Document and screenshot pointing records
⟨

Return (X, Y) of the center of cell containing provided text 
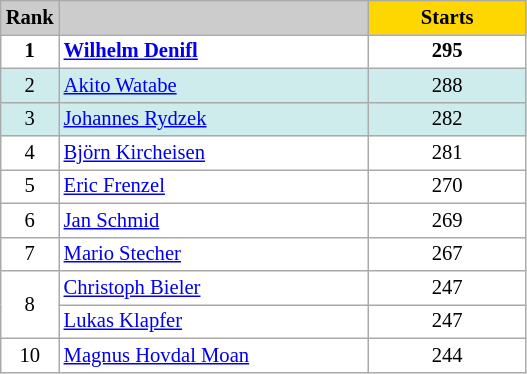
Akito Watabe (214, 85)
4 (30, 153)
Lukas Klapfer (214, 321)
244 (447, 355)
267 (447, 254)
8 (30, 304)
Wilhelm Denifl (214, 51)
10 (30, 355)
Eric Frenzel (214, 186)
281 (447, 153)
Johannes Rydzek (214, 119)
295 (447, 51)
Christoph Bieler (214, 287)
6 (30, 220)
7 (30, 254)
2 (30, 85)
5 (30, 186)
Rank (30, 17)
Starts (447, 17)
269 (447, 220)
1 (30, 51)
288 (447, 85)
Magnus Hovdal Moan (214, 355)
3 (30, 119)
Mario Stecher (214, 254)
Björn Kircheisen (214, 153)
270 (447, 186)
282 (447, 119)
Jan Schmid (214, 220)
Detect which cell encompasses the target text, then output its [x, y] center coordinate. 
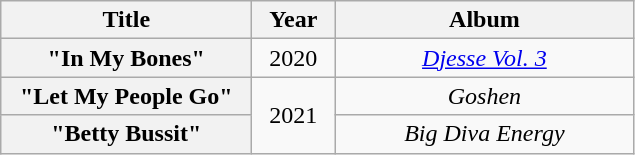
Album [484, 20]
Djesse Vol. 3 [484, 58]
"Let My People Go" [126, 96]
"Betty Bussit" [126, 134]
2020 [294, 58]
Title [126, 20]
Goshen [484, 96]
Big Diva Energy [484, 134]
Year [294, 20]
2021 [294, 115]
"In My Bones" [126, 58]
Output the (X, Y) coordinate of the center of the cell containing the given text.  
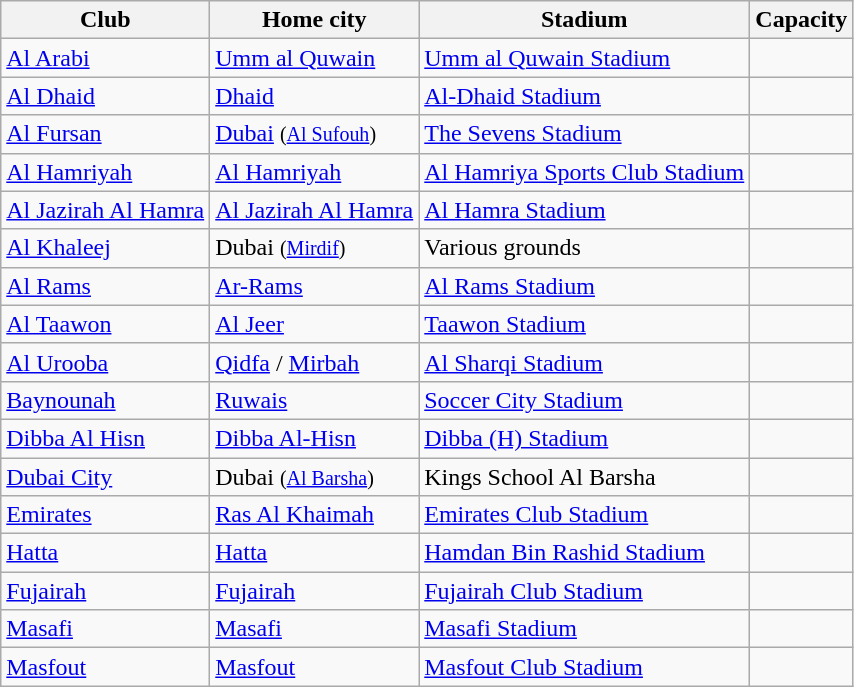
Home city (314, 20)
Soccer City Stadium (584, 400)
Ruwais (314, 400)
Dubai (Al Sufouh) (314, 134)
Various grounds (584, 248)
Al-Dhaid Stadium (584, 96)
Kings School Al Barsha (584, 477)
Fujairah Club Stadium (584, 591)
Al Urooba (106, 362)
Dibba (H) Stadium (584, 438)
Emirates Club Stadium (584, 515)
Al Dhaid (106, 96)
Umm al Quwain (314, 58)
Dibba Al Hisn (106, 438)
Umm al Quwain Stadium (584, 58)
Al Jeer (314, 324)
Al Fursan (106, 134)
Al Rams Stadium (584, 286)
Club (106, 20)
Baynounah (106, 400)
Stadium (584, 20)
Al Arabi (106, 58)
Al Hamriya Sports Club Stadium (584, 172)
Dubai (Al Barsha) (314, 477)
The Sevens Stadium (584, 134)
Al Rams (106, 286)
Al Taawon (106, 324)
Al Khaleej (106, 248)
Ar-Rams (314, 286)
Taawon Stadium (584, 324)
Qidfa / Mirbah (314, 362)
Masafi Stadium (584, 629)
Capacity (802, 20)
Hamdan Bin Rashid Stadium (584, 553)
Al Sharqi Stadium (584, 362)
Dibba Al-Hisn (314, 438)
Dubai City (106, 477)
Emirates (106, 515)
Ras Al Khaimah (314, 515)
Al Hamra Stadium (584, 210)
Masfout Club Stadium (584, 667)
Dubai (Mirdif) (314, 248)
Dhaid (314, 96)
Capture the cell that displays the provided text and extract its [x, y] central coordinate. 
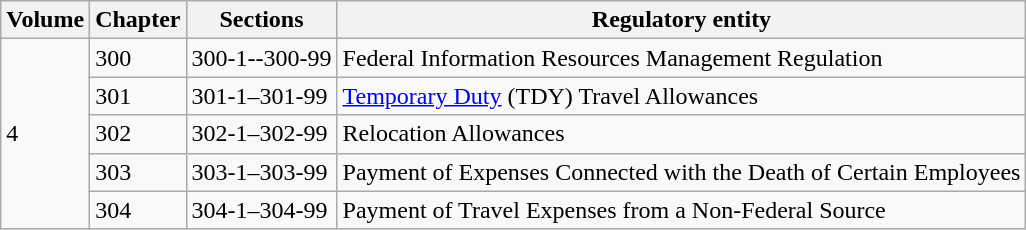
300-1--300-99 [262, 58]
304 [138, 210]
302 [138, 134]
Federal Information Resources Management Regulation [682, 58]
Sections [262, 20]
304-1–304-99 [262, 210]
302-1–302-99 [262, 134]
Chapter [138, 20]
Payment of Expenses Connected with the Death of Certain Employees [682, 172]
Temporary Duty (TDY) Travel Allowances [682, 96]
303-1–303-99 [262, 172]
303 [138, 172]
Regulatory entity [682, 20]
Payment of Travel Expenses from a Non-Federal Source [682, 210]
4 [46, 134]
301-1–301-99 [262, 96]
Volume [46, 20]
301 [138, 96]
Relocation Allowances [682, 134]
300 [138, 58]
Provide the (x, y) coordinate of the cell's center where the given text is located.  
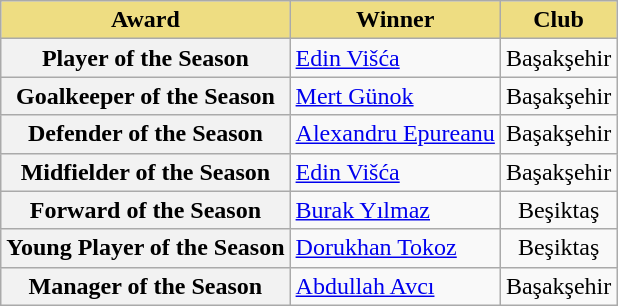
Midfielder of the Season (146, 172)
Burak Yılmaz (395, 210)
Goalkeeper of the Season (146, 96)
Club (558, 20)
Dorukhan Tokoz (395, 248)
Forward of the Season (146, 210)
Alexandru Epureanu (395, 134)
Mert Günok (395, 96)
Manager of the Season (146, 286)
Award (146, 20)
Young Player of the Season (146, 248)
Abdullah Avcı (395, 286)
Winner (395, 20)
Defender of the Season (146, 134)
Player of the Season (146, 58)
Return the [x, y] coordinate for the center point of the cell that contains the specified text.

⟩

- _GOAL OF THE EXERCISE_:
Return each line of the records containing the word "that".

- _RESPONSE FOR THIS EXERCISE_:
Capture the cell that displays the provided text and extract its [x, y] central coordinate. 
Return the [x, y] coordinate for the center point of the cell that contains the specified text.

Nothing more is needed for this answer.